What you should do: Once the line with "in_second: [140, 416]" is found in the entries below, print it and each following line exactly, stopping after the line with "in_first: [380, 633]"; print nothing else.

BEGIN Data provided

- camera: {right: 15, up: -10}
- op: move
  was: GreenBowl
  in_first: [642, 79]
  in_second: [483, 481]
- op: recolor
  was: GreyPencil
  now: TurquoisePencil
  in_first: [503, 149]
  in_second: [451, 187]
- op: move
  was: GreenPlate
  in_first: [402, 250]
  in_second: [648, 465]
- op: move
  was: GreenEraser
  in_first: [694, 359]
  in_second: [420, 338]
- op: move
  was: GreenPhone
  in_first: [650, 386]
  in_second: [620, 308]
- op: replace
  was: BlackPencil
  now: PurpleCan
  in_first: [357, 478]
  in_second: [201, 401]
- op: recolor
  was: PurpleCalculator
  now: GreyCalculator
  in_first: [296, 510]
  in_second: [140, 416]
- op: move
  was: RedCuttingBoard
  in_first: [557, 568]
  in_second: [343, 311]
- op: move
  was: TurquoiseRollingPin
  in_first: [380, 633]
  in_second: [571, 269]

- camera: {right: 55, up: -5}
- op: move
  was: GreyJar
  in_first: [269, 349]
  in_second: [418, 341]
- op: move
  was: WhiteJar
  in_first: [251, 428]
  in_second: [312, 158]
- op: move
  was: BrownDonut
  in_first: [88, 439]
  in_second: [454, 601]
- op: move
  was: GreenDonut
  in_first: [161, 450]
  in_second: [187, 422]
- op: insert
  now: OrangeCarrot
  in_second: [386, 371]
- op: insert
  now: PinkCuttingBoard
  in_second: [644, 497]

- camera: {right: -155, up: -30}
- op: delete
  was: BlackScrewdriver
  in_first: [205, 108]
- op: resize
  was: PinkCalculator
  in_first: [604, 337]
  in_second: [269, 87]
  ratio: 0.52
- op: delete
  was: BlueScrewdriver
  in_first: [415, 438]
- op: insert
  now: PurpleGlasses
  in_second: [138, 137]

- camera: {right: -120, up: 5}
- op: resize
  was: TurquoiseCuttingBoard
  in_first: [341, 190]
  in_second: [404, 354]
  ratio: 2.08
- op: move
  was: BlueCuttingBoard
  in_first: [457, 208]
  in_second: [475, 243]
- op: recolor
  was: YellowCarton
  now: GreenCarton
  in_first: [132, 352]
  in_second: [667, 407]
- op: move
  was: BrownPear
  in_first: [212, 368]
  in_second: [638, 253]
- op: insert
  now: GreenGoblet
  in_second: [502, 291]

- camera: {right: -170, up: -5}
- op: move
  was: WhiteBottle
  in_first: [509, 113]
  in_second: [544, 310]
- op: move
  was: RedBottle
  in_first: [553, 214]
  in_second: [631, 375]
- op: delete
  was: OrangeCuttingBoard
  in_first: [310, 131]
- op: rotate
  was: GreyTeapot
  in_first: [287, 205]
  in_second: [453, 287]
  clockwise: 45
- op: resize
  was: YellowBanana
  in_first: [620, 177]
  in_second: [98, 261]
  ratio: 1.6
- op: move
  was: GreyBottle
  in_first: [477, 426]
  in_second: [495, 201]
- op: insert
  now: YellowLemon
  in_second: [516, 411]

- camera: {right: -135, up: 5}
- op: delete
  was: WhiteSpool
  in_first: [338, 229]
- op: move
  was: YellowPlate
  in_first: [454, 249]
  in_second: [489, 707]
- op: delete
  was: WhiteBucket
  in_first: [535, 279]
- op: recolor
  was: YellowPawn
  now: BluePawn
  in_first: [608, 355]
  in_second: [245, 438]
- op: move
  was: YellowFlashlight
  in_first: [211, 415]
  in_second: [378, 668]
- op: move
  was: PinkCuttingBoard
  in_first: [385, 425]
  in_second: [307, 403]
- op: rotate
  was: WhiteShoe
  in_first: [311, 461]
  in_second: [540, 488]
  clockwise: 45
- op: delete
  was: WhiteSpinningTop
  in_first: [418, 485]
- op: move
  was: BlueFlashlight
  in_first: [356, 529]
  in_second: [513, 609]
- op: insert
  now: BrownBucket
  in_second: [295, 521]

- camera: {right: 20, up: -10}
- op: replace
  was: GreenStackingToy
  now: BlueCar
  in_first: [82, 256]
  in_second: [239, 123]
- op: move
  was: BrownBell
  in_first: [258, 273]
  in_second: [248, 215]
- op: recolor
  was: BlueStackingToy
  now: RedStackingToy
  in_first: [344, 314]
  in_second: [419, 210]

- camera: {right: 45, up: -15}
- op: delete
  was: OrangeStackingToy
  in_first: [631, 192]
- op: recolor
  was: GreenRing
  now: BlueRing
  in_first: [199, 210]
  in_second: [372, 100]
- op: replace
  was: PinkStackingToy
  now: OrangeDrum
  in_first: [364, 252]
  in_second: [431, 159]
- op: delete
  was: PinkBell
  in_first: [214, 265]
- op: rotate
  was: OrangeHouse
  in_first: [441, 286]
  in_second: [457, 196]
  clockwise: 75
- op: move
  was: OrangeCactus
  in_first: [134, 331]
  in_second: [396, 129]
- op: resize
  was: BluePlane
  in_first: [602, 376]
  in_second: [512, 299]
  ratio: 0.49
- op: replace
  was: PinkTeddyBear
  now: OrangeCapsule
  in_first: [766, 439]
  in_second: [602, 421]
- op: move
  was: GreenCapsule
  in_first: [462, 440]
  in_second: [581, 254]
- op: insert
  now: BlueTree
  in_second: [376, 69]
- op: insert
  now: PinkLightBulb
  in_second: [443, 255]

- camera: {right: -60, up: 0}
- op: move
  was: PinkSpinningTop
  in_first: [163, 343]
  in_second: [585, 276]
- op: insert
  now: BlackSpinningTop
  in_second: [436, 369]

END Data provided

Solution to the exercise:
  in_second: [140, 416]
- op: move
  was: RedCuttingBoard
  in_first: [557, 568]
  in_second: [343, 311]
- op: move
  was: TurquoiseRollingPin
  in_first: [380, 633]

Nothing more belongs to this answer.